The input –
____________________

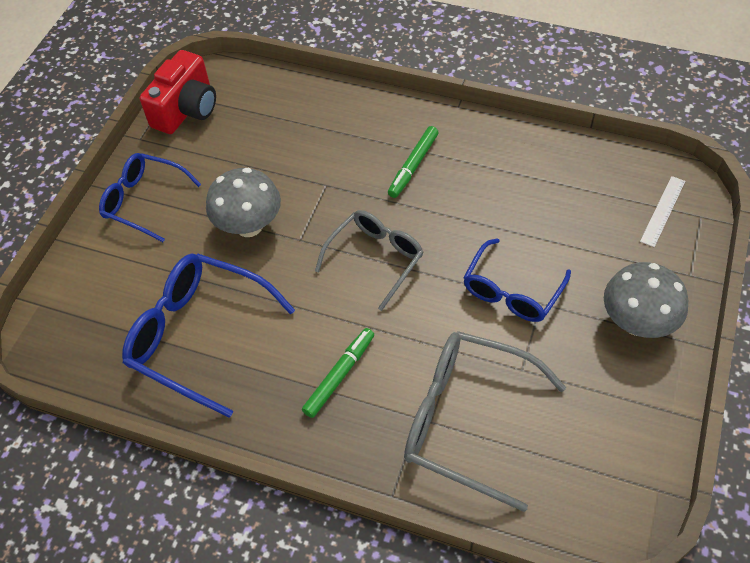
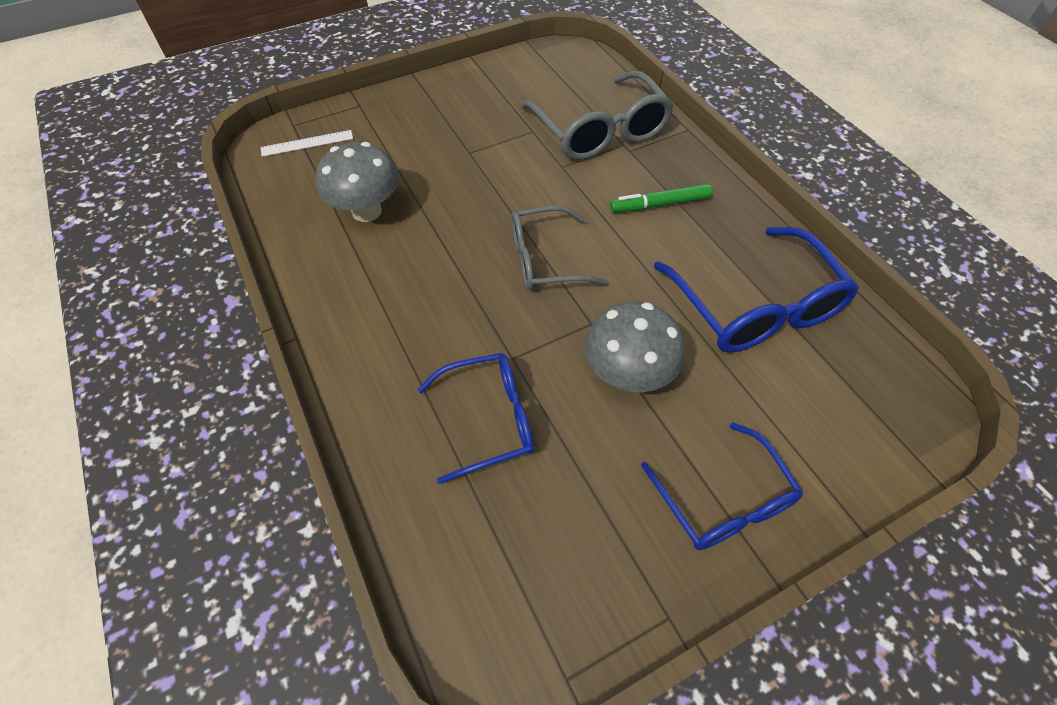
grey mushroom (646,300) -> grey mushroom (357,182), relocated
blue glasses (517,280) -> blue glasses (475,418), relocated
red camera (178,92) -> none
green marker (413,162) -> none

____________________

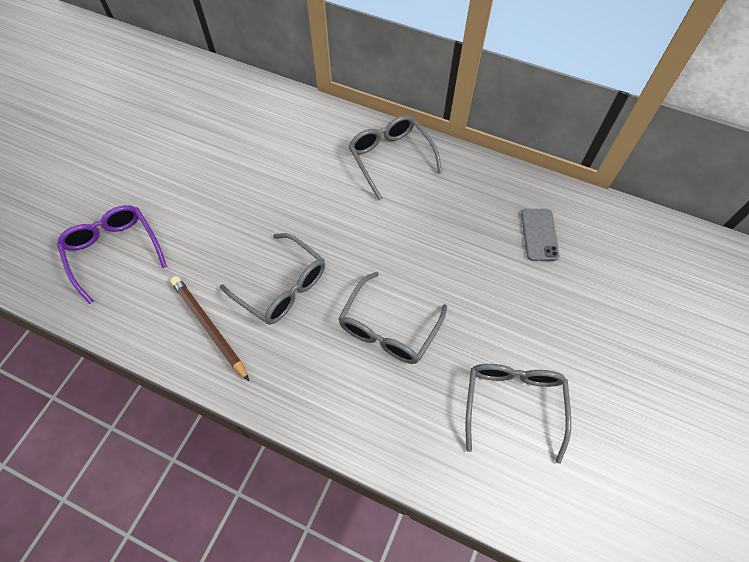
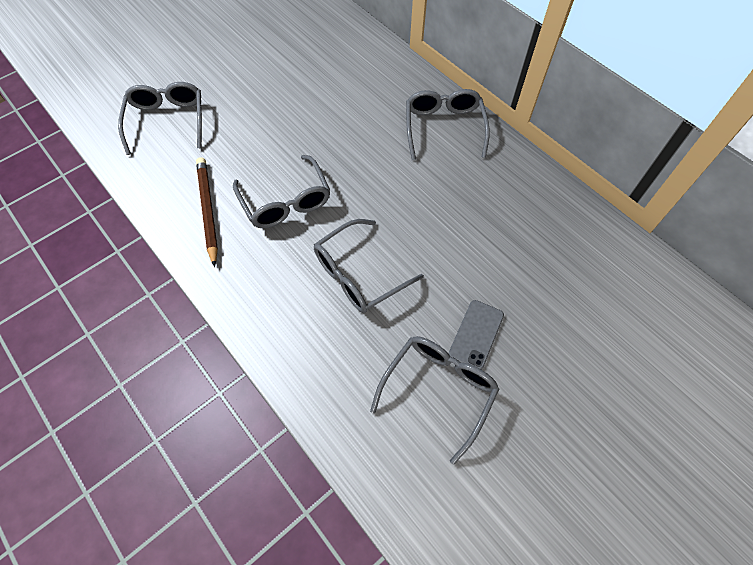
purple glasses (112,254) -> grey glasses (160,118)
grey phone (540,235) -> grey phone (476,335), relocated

____________________

Your task –
When the string "glasses" occurs in a line of the material, that line belongs in the answer.

Response below –
blue glasses (517,280) -> blue glasses (475,418), relocated
purple glasses (112,254) -> grey glasses (160,118)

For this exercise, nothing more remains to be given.